## THE PROBLEM
Please begin with the line containing "DRIVER1 pin GND: GND -> 3V3" and reproduce each line exactly until the records below end, without any pictures.
[Start of section]
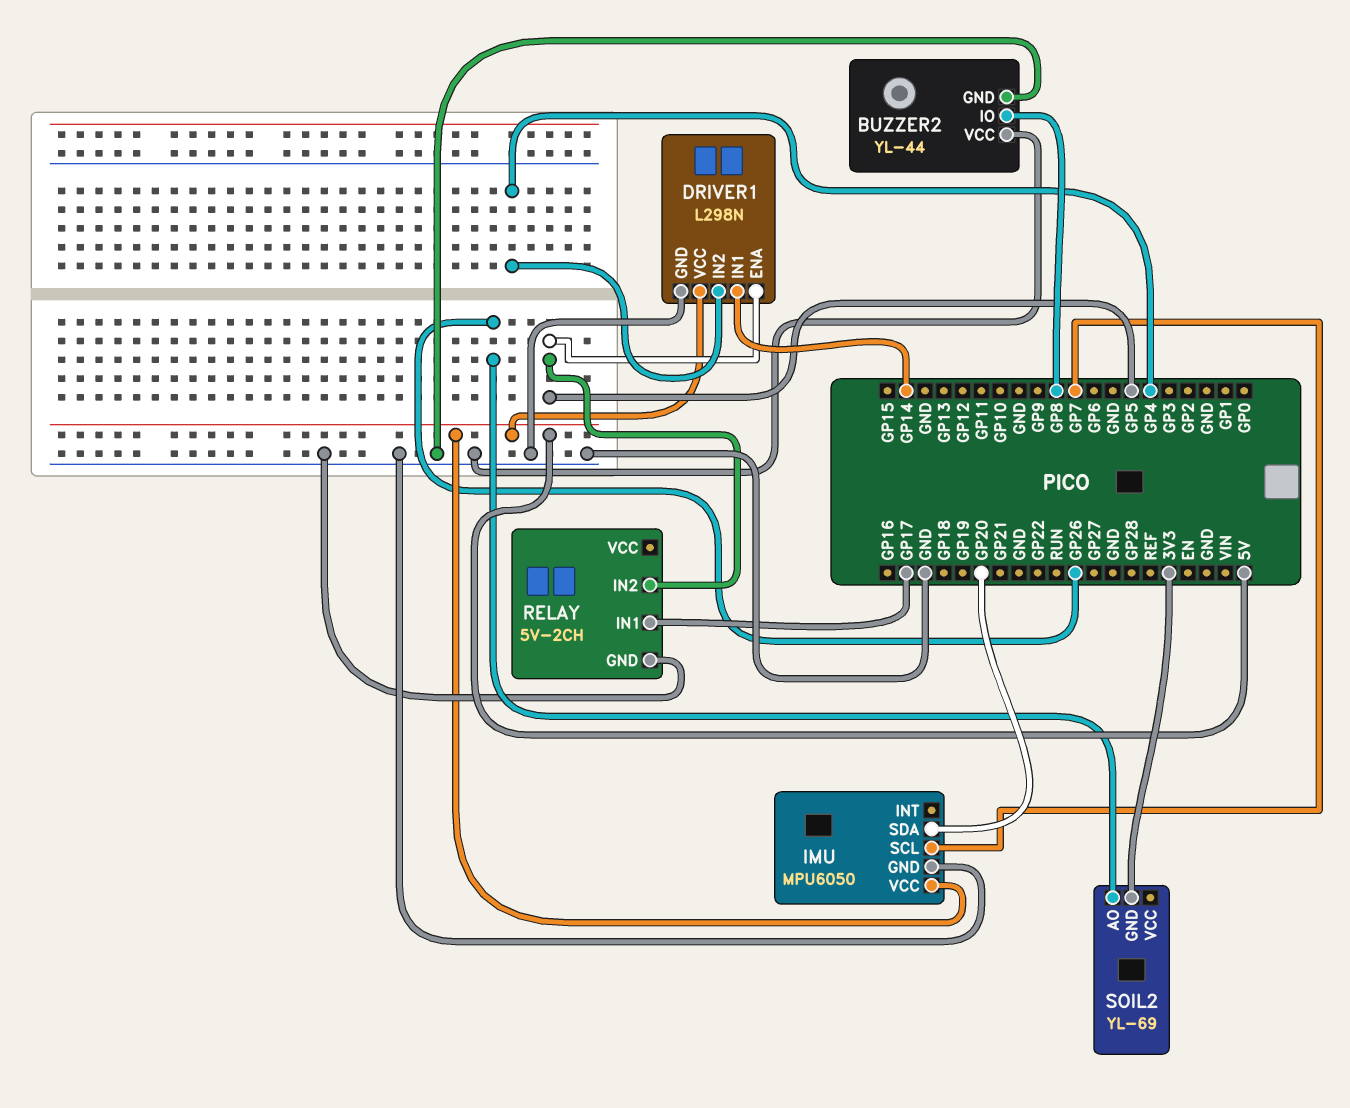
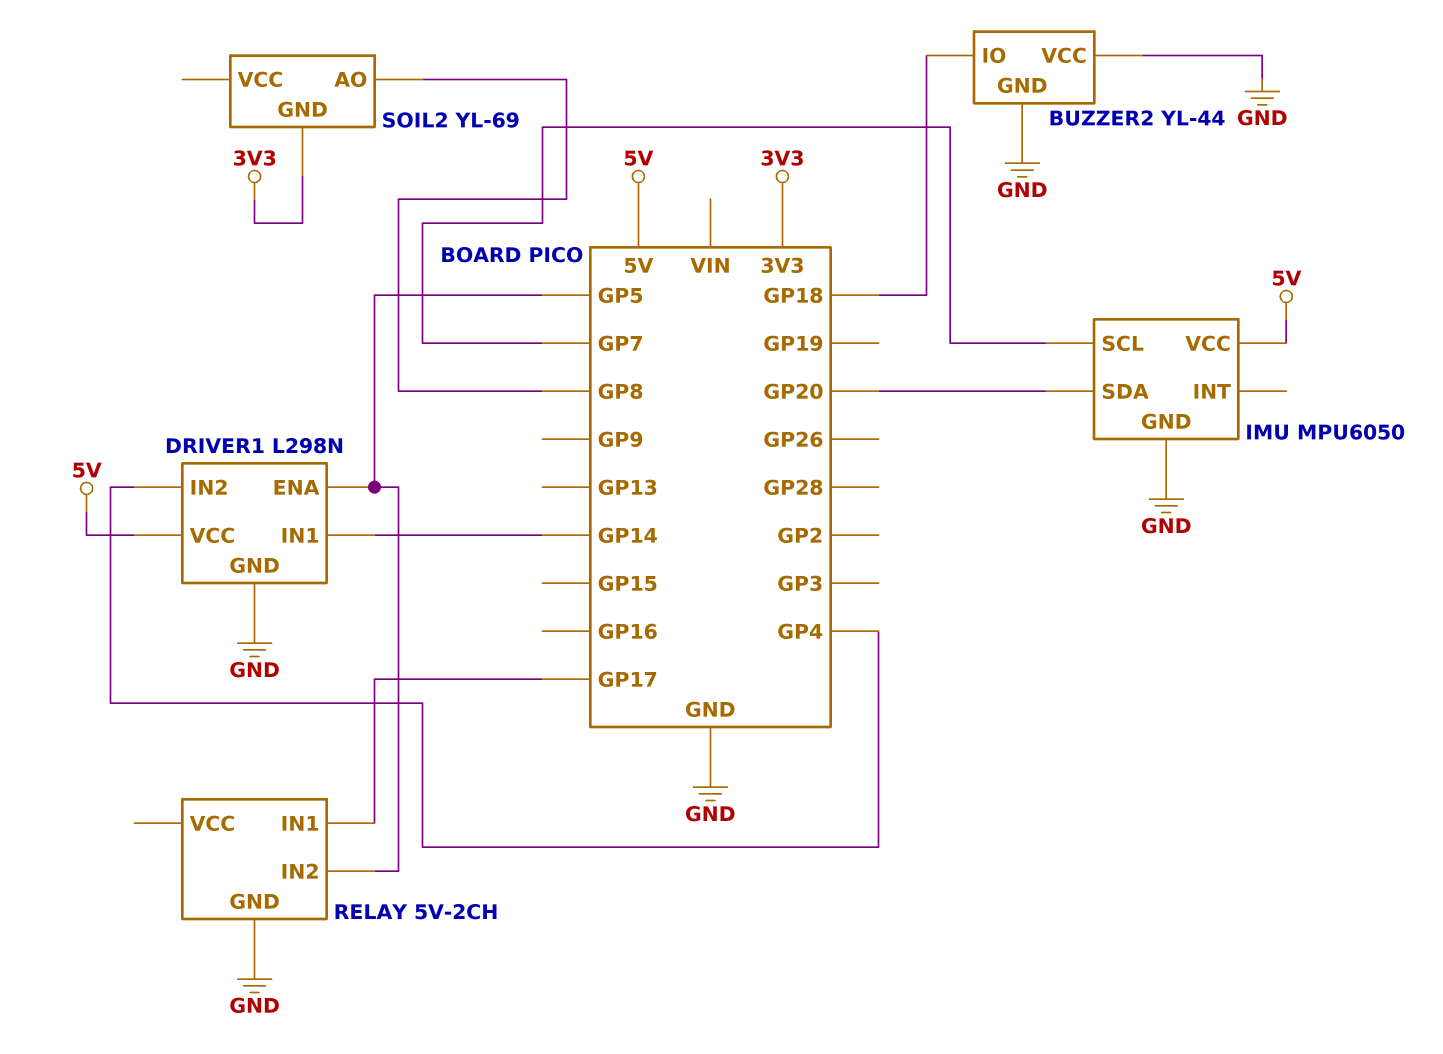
BUZZER2 pin IO: GP8 -> GP18
SOIL2 pin AO: GP26 -> GP8

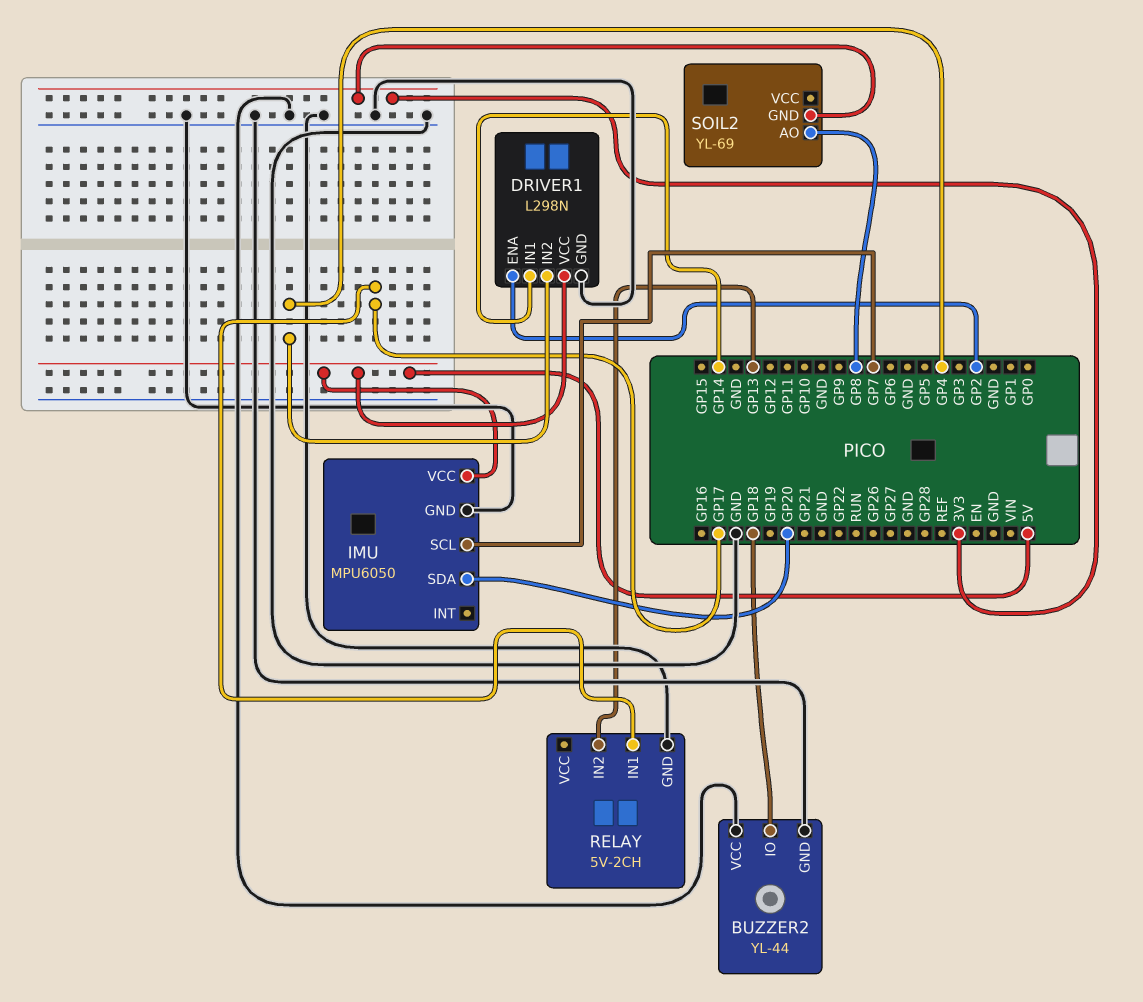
DRIVER1 pin ENA: GP5 -> GP2
RELAY pin IN2: GP5 -> GP13

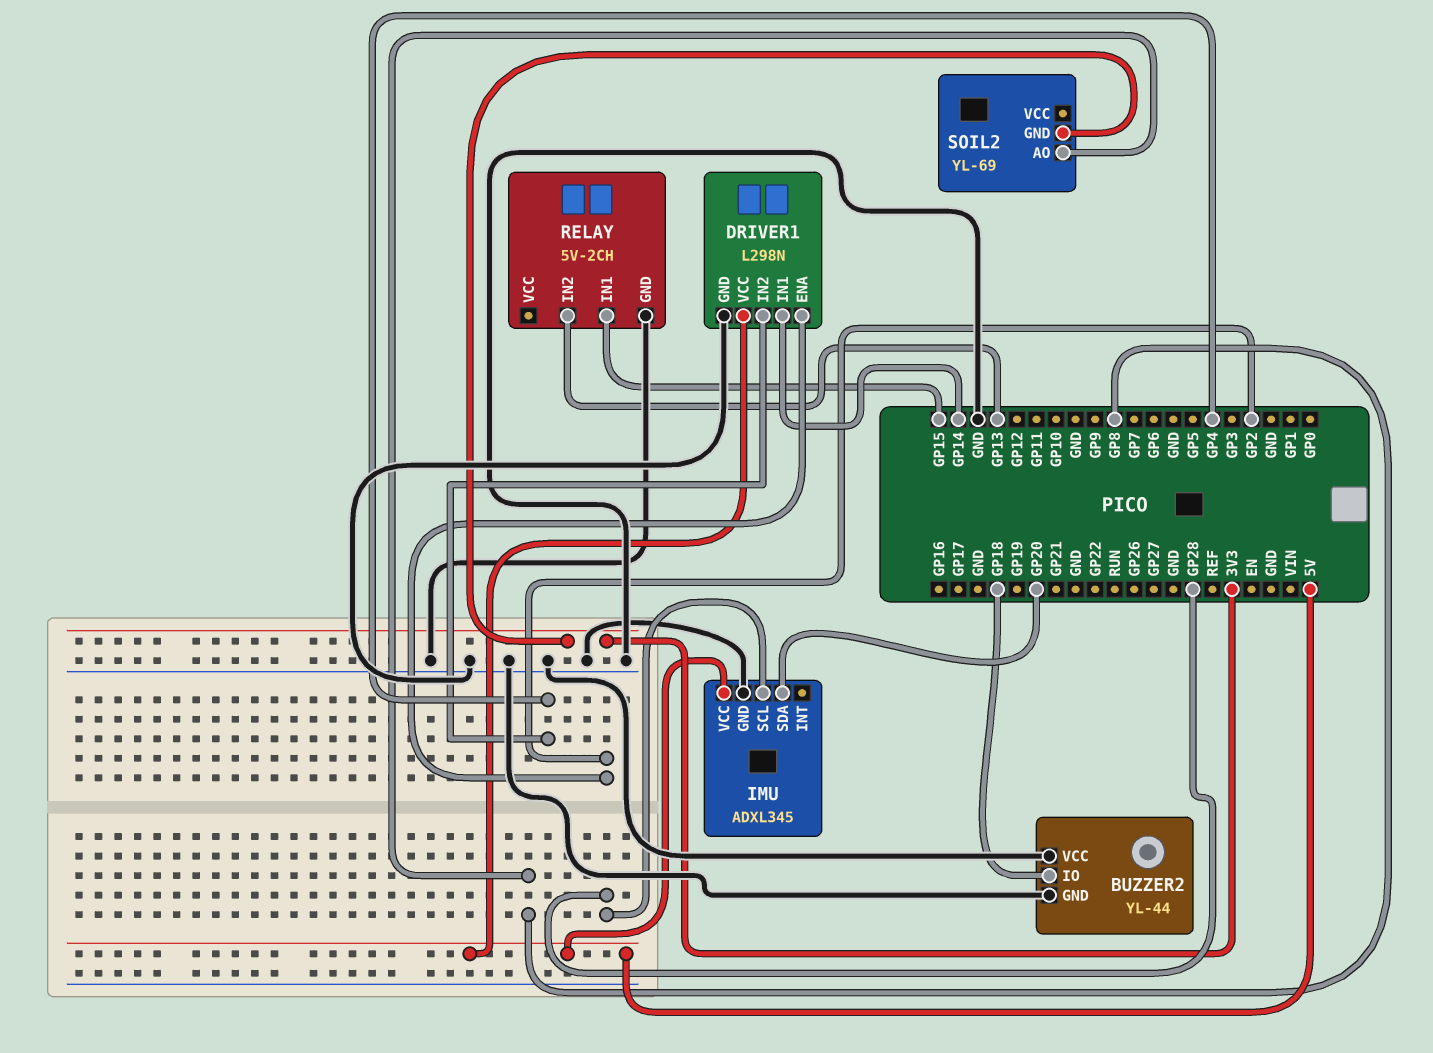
IMU: MPU6050 -> ADXL345
IMU pin SCL: GP7 -> GP28
RELAY pin IN1: GP17 -> GP15

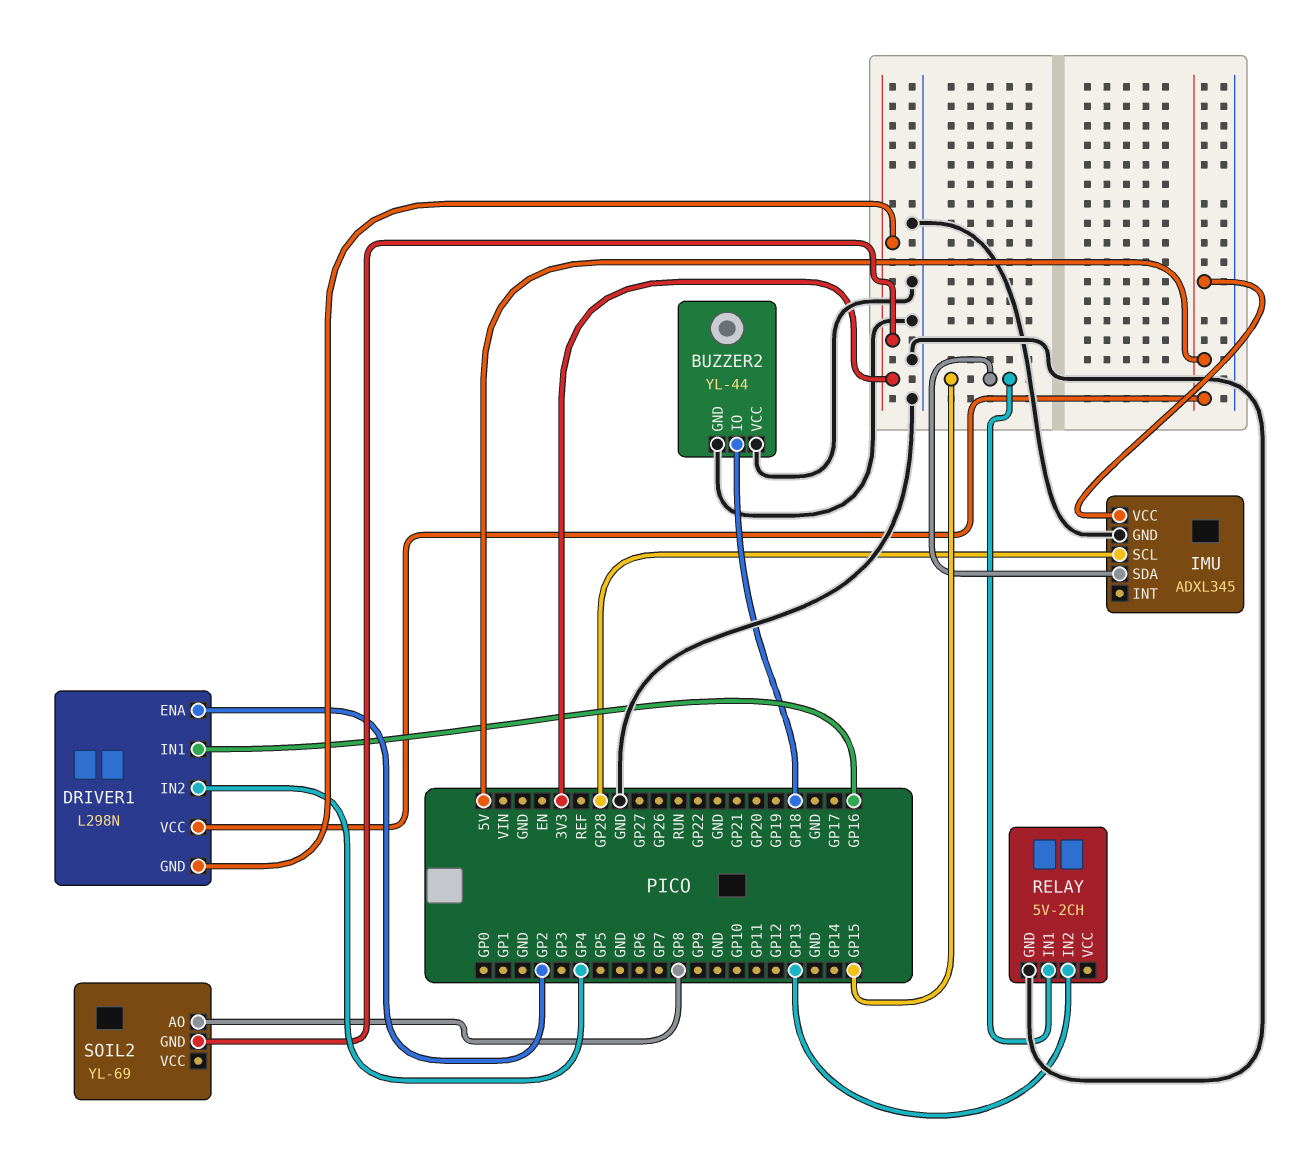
DRIVER1 pin GND: GND -> 3V3
DRIVER1 pin IN1: GP14 -> GP16
IMU pin SDA: GP20 -> GP15

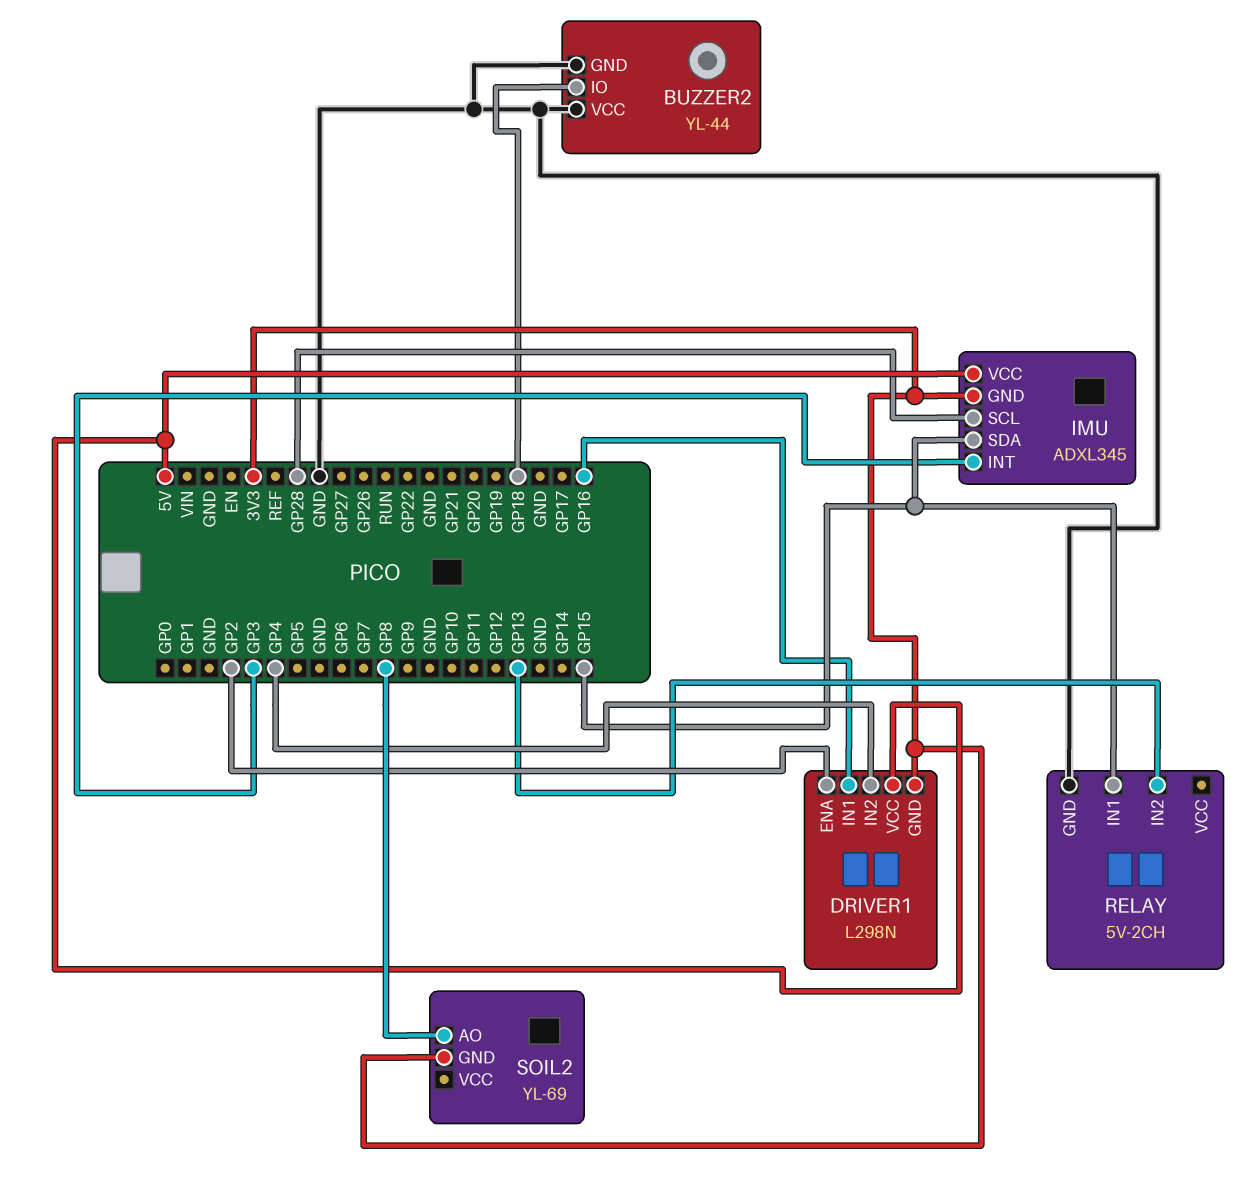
IMU pin GND: GND -> 3V3
IMU pin INT: none -> GP3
[End of section]
## SOLUTION TO THIS EXERCISE
DRIVER1 pin GND: GND -> 3V3
DRIVER1 pin IN1: GP14 -> GP16
IMU pin SDA: GP20 -> GP15

IMU pin GND: GND -> 3V3
IMU pin INT: none -> GP3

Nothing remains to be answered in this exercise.